▸ **Exercise description**
Copy the rows below word for word, from the line containing "hampers [1113, 167]" through the line containing "Amelie (177, 348)", with both of those lines included.

-- BEGIN --

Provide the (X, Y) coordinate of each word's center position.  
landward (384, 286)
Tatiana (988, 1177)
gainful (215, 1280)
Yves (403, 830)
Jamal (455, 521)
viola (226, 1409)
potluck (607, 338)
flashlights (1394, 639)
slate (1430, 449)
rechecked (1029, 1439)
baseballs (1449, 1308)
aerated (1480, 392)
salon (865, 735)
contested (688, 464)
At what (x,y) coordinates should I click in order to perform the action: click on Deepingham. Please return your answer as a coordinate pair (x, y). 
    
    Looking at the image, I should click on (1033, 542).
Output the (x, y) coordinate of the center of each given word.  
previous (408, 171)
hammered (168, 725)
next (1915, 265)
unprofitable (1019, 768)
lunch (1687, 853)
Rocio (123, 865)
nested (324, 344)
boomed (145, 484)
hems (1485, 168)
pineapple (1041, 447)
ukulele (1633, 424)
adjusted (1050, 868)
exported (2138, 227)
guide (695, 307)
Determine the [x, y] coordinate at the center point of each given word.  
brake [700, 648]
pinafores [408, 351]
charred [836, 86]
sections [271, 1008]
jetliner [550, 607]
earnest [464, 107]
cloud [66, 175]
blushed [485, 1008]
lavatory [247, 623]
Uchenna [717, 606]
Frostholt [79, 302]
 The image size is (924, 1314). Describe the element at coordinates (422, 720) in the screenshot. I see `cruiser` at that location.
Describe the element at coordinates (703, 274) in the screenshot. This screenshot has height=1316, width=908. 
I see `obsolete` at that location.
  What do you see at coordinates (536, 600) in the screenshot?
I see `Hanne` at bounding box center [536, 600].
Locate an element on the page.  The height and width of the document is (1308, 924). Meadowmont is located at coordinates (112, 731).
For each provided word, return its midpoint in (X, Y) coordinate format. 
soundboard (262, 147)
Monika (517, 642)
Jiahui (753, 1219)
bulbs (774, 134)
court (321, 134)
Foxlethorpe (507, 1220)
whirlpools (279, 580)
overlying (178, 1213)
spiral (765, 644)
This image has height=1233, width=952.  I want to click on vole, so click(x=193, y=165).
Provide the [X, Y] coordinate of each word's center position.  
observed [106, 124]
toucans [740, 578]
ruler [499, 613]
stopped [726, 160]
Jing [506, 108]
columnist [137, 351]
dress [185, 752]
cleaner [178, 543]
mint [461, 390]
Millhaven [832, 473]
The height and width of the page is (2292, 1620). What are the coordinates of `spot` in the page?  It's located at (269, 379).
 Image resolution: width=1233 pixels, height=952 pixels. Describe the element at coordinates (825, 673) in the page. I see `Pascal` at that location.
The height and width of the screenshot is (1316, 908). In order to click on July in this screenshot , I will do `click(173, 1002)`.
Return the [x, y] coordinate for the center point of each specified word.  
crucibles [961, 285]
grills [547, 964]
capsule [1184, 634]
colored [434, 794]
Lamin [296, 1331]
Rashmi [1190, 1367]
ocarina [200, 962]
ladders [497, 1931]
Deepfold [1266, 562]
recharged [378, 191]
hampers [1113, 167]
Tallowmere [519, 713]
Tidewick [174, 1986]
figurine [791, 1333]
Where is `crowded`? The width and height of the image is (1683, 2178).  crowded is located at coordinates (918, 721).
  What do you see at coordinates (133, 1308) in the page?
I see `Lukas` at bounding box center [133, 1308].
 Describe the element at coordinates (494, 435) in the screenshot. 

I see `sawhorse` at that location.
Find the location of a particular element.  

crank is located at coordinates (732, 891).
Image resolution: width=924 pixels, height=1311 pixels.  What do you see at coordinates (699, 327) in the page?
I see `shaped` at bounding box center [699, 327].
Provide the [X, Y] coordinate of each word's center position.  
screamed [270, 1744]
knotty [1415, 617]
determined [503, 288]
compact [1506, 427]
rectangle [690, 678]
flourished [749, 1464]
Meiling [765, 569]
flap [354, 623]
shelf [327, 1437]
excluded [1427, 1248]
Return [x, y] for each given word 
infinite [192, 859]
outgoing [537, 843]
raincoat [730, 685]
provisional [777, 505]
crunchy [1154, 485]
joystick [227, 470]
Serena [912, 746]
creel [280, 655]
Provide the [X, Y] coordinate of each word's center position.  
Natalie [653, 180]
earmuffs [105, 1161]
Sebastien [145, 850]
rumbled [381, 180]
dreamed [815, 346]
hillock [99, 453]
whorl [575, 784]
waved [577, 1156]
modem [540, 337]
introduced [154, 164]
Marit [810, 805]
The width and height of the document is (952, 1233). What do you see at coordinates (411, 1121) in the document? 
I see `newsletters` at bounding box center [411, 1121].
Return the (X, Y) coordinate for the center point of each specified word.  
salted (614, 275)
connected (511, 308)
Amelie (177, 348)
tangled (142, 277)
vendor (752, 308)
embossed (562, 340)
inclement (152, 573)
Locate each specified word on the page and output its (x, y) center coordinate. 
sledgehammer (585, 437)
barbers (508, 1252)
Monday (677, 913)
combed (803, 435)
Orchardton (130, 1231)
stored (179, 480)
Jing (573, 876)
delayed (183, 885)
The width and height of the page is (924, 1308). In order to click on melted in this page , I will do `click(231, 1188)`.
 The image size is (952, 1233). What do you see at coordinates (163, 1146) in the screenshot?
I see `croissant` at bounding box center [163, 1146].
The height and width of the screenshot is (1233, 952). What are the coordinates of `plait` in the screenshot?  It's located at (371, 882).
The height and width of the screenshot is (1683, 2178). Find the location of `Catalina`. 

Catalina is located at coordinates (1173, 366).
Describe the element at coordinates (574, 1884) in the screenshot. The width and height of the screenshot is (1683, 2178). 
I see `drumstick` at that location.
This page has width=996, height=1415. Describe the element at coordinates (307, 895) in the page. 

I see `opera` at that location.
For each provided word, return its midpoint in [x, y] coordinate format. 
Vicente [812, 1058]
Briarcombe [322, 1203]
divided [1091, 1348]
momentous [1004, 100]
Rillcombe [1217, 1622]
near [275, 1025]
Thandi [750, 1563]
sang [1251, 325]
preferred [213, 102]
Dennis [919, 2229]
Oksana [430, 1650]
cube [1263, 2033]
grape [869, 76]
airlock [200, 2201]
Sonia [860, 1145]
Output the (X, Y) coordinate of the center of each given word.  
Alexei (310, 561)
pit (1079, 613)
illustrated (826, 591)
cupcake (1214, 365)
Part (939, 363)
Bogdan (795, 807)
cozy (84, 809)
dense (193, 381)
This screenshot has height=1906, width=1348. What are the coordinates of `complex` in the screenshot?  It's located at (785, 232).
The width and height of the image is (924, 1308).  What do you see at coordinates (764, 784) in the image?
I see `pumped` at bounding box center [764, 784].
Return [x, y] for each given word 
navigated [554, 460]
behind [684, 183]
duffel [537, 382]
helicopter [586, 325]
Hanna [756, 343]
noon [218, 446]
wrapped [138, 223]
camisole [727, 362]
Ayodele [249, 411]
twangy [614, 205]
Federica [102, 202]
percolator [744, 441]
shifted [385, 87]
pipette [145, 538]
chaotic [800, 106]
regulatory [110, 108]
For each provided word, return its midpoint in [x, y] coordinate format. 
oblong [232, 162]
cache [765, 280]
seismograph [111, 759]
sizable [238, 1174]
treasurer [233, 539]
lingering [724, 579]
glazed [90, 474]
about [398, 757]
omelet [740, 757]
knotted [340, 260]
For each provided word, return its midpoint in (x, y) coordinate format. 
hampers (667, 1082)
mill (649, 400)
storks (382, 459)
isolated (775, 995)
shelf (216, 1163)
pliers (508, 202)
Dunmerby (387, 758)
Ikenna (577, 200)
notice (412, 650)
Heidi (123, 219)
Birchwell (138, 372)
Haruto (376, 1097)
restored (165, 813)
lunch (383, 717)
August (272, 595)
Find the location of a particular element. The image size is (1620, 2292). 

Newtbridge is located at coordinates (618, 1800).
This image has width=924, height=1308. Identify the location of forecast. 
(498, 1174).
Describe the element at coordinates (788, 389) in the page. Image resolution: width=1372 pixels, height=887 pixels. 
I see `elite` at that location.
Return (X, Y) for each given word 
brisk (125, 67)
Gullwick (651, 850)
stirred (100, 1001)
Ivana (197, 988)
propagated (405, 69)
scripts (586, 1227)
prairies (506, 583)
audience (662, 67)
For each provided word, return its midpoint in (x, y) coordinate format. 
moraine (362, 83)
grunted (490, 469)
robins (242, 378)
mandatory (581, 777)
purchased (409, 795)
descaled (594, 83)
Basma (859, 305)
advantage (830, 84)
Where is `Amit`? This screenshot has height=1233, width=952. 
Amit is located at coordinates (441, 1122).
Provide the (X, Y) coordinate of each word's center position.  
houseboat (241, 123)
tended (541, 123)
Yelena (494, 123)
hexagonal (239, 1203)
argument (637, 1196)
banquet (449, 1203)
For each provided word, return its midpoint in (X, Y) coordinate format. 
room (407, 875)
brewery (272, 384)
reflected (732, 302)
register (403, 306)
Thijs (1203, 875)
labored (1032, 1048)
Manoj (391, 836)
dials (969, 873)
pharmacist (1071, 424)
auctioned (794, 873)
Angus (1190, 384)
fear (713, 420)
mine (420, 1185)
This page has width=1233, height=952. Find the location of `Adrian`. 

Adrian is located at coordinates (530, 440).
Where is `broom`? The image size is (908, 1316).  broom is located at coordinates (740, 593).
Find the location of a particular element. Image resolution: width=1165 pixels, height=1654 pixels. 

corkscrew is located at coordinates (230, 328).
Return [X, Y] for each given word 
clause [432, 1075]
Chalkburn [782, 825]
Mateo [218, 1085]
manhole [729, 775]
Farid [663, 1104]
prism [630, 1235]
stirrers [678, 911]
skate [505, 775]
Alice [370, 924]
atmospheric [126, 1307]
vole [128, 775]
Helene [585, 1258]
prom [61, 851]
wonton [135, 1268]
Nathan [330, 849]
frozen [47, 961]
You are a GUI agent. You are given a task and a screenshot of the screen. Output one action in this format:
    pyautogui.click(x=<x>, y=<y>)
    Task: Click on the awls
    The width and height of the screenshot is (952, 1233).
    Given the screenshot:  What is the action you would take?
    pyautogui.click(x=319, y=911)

-- END --

▸ **Result of this task**
hampers [1113, 167]
Tallowmere [519, 713]
Tidewick [174, 1986]
figurine [791, 1333]
Where is `crowded`? The width and height of the image is (1683, 2178).  crowded is located at coordinates (918, 721).
  What do you see at coordinates (133, 1308) in the page?
I see `Lukas` at bounding box center [133, 1308].
 Describe the element at coordinates (494, 435) in the screenshot. 

I see `sawhorse` at that location.
Find the location of a particular element.  

crank is located at coordinates (732, 891).
Image resolution: width=924 pixels, height=1311 pixels.  What do you see at coordinates (699, 327) in the page?
I see `shaped` at bounding box center [699, 327].
Provide the [X, Y] coordinate of each word's center position.  
screamed [270, 1744]
knotty [1415, 617]
determined [503, 288]
compact [1506, 427]
rectangle [690, 678]
flourished [749, 1464]
Meiling [765, 569]
flap [354, 623]
shelf [327, 1437]
excluded [1427, 1248]
Return [x, y] for each given word 
infinite [192, 859]
outgoing [537, 843]
raincoat [730, 685]
provisional [777, 505]
crunchy [1154, 485]
joystick [227, 470]
Serena [912, 746]
creel [280, 655]
Provide the [X, Y] coordinate of each word's center position.  
Natalie [653, 180]
earmuffs [105, 1161]
Sebastien [145, 850]
rumbled [381, 180]
dreamed [815, 346]
hillock [99, 453]
whorl [575, 784]
waved [577, 1156]
modem [540, 337]
introduced [154, 164]
Marit [810, 805]
The width and height of the document is (952, 1233). What do you see at coordinates (411, 1121) in the document? 
I see `newsletters` at bounding box center [411, 1121].
Return the (X, Y) coordinate for the center point of each specified word.  
salted (614, 275)
connected (511, 308)
Amelie (177, 348)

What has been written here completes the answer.